(Object change descriptions)
((
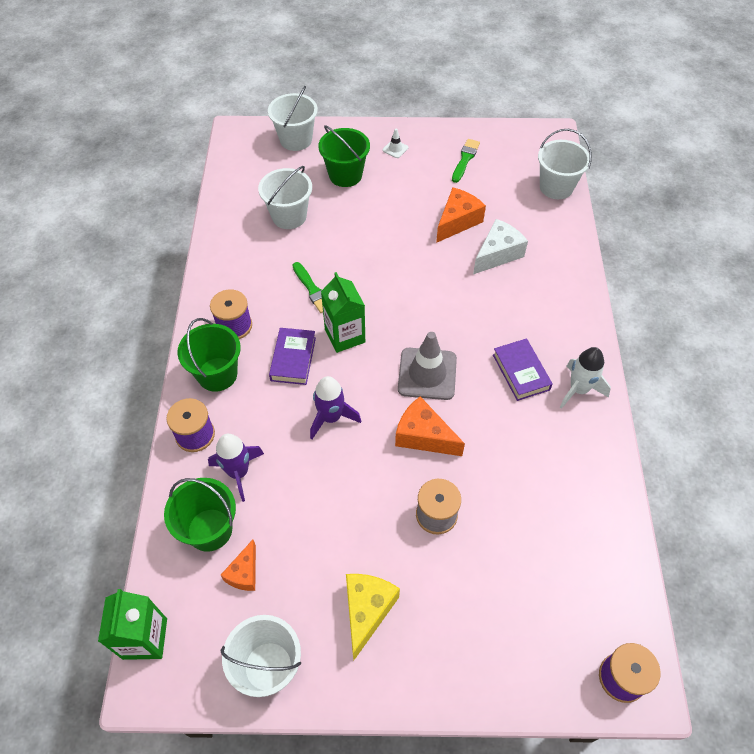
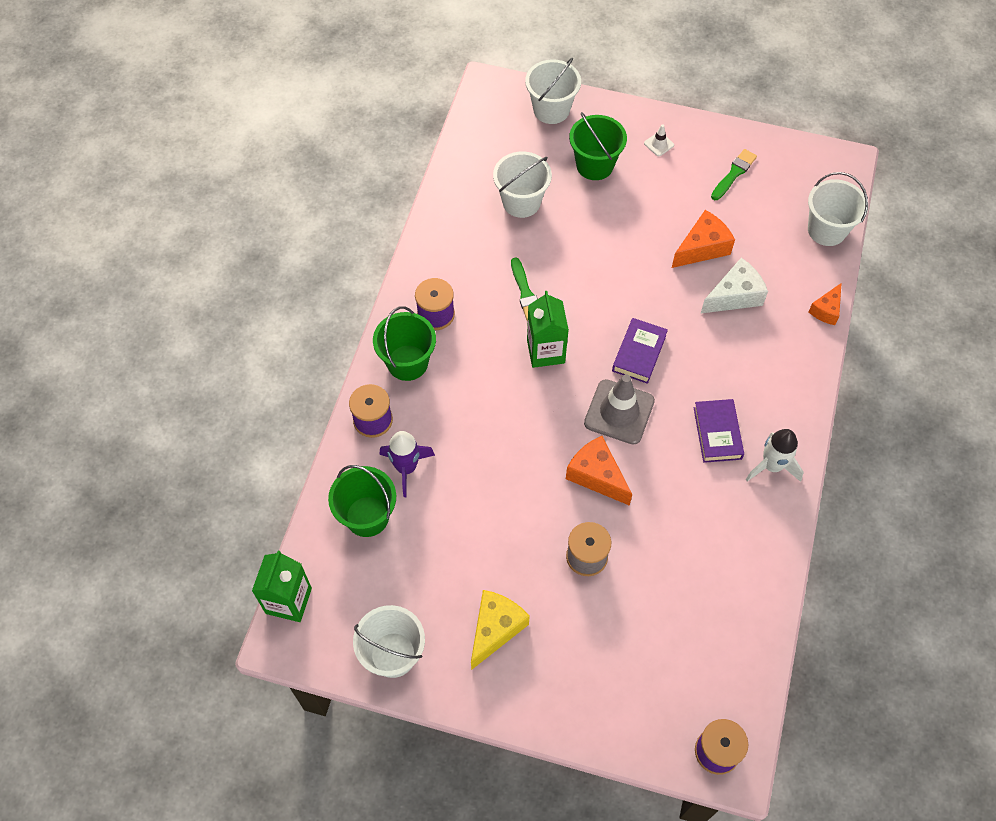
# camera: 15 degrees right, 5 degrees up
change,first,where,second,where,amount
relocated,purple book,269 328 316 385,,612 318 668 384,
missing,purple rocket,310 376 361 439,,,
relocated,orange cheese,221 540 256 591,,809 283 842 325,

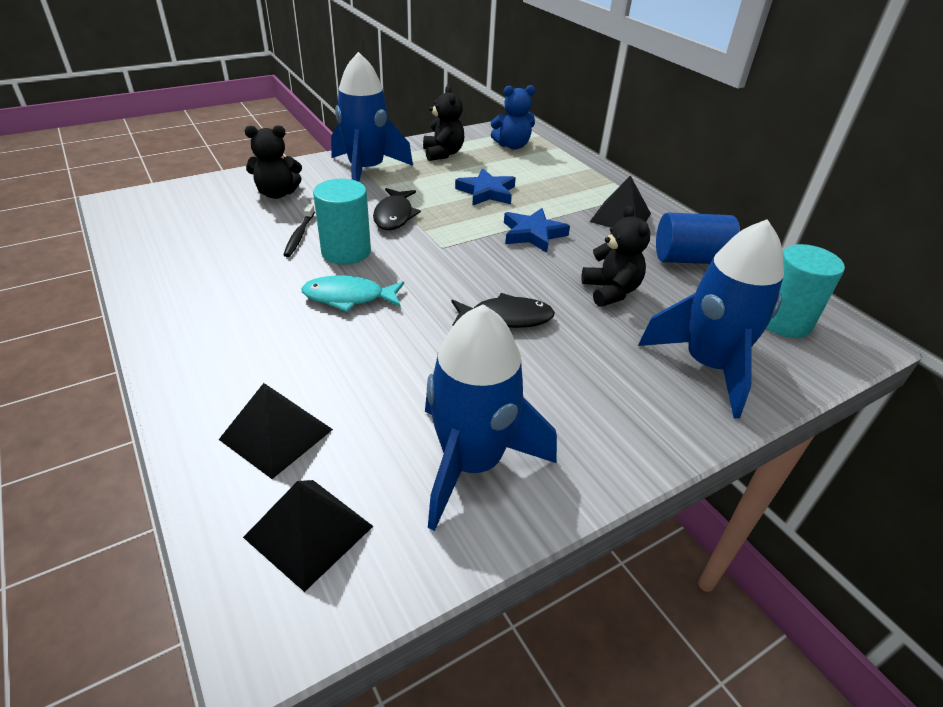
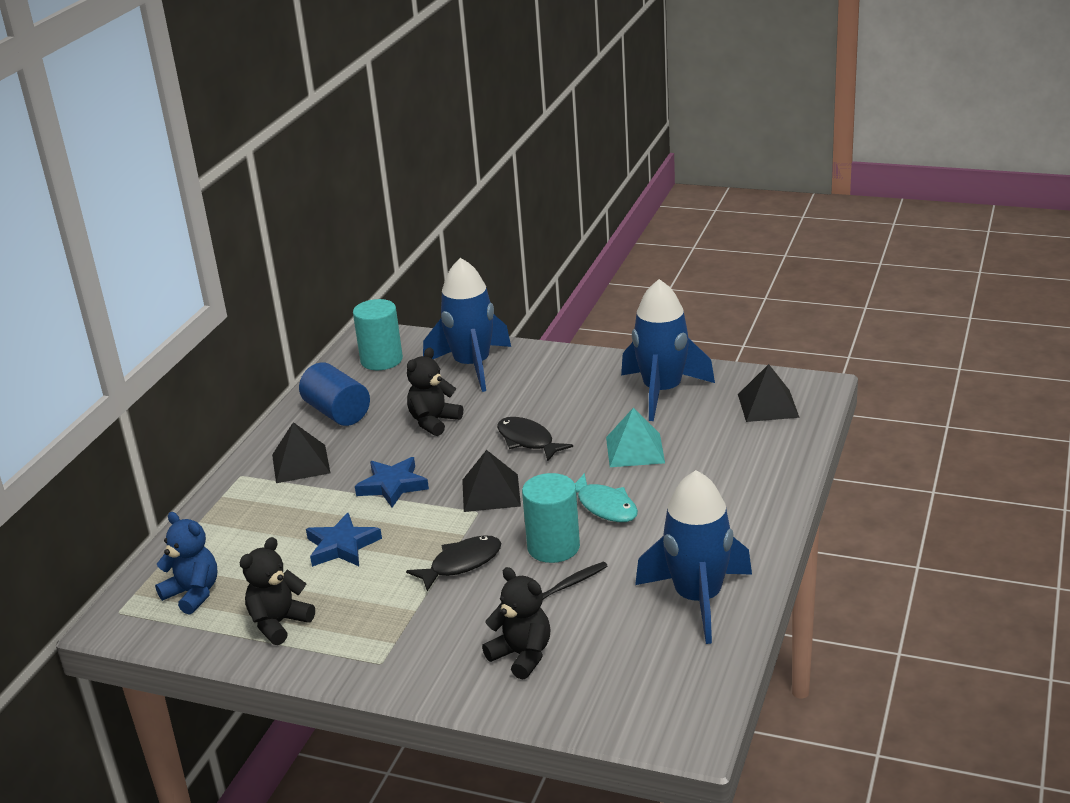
# camera: 125 degrees left, 10 degrees down
change,first,where,second,where,amount
relocated,blue rocket,331 52 413 182,,635 470 752 644,
relocated,black pyramid,219 383 333 479,,462 450 521 512,
appeared,,,turquoise pyramid,606 408 665 467,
))
Whenever the string "purple" turns up in a line above, copy that line out.

## Output below
relocated,purple book,269 328 316 385,,612 318 668 384,
missing,purple rocket,310 376 361 439,,,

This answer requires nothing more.